• WORK ITEM:
Each line of the listing below that includes "BUZZER" should be reported.
###
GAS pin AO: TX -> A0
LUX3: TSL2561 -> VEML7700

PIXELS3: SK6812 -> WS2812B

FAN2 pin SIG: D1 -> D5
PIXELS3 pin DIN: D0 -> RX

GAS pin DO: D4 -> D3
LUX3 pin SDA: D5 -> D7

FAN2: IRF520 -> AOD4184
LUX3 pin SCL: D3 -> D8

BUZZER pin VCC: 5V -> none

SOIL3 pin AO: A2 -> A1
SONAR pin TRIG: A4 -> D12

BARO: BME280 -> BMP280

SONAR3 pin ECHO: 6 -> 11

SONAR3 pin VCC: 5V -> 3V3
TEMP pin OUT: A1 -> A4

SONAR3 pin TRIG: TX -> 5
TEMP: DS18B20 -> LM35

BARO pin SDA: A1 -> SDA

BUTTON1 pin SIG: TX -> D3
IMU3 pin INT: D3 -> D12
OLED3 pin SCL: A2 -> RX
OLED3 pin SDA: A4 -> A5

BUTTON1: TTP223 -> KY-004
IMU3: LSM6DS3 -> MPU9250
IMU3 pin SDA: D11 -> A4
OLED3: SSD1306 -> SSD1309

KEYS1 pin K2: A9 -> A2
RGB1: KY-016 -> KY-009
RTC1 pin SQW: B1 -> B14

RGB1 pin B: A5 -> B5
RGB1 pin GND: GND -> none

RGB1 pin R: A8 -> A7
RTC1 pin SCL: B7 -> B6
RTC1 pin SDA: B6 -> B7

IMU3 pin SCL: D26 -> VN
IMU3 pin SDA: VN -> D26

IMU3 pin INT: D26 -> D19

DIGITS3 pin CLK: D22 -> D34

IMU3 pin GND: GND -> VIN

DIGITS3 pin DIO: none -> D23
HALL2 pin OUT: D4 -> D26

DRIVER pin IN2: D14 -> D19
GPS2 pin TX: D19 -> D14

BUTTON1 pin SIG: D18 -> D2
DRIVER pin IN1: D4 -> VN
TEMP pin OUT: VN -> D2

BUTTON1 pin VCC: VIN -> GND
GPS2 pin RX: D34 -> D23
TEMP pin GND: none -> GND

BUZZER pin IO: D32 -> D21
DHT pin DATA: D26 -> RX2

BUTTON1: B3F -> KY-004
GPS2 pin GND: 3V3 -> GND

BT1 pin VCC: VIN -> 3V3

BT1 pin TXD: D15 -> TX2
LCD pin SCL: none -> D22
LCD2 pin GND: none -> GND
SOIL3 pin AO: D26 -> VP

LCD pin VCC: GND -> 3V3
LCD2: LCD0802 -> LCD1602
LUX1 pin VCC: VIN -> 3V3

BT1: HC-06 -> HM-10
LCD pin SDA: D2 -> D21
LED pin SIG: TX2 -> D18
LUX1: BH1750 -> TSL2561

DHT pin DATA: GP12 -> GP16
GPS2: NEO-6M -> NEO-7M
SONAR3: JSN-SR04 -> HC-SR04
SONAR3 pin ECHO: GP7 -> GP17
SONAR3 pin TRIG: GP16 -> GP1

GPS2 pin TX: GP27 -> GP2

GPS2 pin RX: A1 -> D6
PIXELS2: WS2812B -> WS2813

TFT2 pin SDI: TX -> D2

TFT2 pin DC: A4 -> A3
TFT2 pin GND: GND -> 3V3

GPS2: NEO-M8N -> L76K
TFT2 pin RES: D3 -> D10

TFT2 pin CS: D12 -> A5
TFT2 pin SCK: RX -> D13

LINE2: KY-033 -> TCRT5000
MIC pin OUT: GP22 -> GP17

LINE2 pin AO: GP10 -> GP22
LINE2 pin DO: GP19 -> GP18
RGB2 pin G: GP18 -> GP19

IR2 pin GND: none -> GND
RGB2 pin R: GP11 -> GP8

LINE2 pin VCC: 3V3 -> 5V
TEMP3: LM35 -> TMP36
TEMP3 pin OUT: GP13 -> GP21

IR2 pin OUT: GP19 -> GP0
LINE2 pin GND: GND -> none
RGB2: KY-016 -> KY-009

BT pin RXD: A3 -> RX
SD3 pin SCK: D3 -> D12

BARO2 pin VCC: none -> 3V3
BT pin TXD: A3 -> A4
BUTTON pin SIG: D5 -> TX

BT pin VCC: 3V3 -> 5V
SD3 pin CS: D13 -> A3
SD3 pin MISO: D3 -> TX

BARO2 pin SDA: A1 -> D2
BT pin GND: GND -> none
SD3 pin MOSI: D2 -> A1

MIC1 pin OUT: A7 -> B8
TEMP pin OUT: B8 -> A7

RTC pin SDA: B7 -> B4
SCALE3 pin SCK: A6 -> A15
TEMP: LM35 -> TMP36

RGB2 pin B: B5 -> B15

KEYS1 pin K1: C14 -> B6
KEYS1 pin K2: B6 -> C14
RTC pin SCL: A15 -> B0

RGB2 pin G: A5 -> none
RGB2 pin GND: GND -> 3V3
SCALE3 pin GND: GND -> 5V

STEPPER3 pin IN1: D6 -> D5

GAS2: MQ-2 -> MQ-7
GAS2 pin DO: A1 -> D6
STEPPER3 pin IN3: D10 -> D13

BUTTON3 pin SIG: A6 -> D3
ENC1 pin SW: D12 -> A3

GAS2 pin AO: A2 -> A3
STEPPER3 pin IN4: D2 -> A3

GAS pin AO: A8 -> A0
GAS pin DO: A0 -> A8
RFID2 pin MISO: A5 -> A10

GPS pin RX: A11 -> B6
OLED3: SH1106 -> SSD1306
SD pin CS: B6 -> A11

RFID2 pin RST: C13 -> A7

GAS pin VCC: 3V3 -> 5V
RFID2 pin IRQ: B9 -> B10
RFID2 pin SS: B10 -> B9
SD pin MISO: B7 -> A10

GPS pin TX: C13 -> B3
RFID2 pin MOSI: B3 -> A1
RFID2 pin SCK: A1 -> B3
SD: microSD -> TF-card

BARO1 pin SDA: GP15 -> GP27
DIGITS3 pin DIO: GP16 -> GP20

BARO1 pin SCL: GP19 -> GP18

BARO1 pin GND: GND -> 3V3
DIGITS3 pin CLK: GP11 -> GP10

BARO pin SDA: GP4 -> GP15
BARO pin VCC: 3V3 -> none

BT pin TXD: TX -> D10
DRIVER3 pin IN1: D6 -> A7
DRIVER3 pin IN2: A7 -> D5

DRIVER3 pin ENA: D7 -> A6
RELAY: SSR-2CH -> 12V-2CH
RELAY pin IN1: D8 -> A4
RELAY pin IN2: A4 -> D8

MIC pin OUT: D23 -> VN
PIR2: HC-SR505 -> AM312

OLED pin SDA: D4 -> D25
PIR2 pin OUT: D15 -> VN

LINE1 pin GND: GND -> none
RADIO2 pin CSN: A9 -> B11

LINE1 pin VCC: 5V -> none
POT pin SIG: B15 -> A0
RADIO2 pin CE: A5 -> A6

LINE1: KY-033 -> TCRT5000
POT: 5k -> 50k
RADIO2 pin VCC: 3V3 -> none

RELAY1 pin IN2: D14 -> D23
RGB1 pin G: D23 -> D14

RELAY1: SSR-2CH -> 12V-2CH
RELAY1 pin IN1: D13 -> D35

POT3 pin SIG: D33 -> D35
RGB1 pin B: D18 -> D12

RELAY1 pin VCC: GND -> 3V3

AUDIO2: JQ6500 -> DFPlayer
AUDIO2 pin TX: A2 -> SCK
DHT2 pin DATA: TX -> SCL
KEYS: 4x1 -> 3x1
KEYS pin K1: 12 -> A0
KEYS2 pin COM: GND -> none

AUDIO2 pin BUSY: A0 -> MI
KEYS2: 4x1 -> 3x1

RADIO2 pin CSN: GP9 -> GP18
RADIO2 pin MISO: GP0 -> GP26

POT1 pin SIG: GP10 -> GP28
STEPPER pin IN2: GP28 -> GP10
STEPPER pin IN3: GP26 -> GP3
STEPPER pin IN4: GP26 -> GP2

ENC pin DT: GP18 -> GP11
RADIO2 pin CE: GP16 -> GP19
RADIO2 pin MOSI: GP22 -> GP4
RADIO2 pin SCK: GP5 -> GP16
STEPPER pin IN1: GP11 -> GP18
###
• SOLUTION FOR THIS EXERCISE:
BUZZER pin VCC: 5V -> none
BUZZER pin IO: D32 -> D21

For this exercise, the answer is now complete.